◆ EXERCISE AIM
When the line containing "pos2: [608, 195]" appears in the entries below, begin printing there and stop after the line containing "after: green padlock"; print each of those lines exactly and no other line.

◆ SUPPLIED INFORMATION

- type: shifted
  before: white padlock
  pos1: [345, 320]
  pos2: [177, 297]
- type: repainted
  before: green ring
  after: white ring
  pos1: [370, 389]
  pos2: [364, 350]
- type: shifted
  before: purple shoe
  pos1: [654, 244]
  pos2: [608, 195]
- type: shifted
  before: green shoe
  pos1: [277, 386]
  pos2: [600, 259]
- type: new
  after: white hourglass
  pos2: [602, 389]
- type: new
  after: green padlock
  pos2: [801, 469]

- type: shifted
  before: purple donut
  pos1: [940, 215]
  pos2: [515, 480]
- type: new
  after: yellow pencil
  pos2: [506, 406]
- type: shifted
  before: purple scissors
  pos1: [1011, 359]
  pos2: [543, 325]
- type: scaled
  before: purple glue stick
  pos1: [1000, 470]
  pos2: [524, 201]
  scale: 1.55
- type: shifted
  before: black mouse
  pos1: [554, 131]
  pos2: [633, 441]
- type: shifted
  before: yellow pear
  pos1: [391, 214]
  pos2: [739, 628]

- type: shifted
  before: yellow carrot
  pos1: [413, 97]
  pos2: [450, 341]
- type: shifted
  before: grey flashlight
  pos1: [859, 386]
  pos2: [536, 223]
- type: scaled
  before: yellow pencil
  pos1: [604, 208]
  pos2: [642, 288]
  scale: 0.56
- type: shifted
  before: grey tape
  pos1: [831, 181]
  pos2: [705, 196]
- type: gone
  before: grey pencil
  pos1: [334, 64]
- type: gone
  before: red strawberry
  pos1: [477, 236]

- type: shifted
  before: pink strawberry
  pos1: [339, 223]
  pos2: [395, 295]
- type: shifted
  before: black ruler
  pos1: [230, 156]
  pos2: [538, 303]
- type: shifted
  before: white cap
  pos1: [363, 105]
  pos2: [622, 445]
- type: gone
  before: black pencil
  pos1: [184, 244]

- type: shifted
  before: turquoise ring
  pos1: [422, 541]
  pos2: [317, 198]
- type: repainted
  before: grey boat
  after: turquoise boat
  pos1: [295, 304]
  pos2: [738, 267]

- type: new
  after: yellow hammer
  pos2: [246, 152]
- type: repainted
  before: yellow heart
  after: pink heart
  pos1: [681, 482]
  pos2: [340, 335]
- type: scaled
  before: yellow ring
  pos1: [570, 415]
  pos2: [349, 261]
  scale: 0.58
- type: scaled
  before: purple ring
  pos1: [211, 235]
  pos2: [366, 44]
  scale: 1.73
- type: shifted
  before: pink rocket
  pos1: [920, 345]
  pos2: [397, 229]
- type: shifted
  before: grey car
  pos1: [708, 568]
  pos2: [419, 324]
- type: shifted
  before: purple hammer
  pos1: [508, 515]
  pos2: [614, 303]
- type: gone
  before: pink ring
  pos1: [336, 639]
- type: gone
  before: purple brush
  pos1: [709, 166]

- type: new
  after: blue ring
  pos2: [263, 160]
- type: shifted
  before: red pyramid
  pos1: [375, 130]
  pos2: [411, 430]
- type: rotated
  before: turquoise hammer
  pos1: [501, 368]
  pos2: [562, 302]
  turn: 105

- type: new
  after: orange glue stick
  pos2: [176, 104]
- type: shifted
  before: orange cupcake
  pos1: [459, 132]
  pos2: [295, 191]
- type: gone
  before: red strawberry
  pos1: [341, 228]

◆ OUTPUT OF THE EXERCISE
  pos2: [608, 195]
- type: shifted
  before: green shoe
  pos1: [277, 386]
  pos2: [600, 259]
- type: new
  after: white hourglass
  pos2: [602, 389]
- type: new
  after: green padlock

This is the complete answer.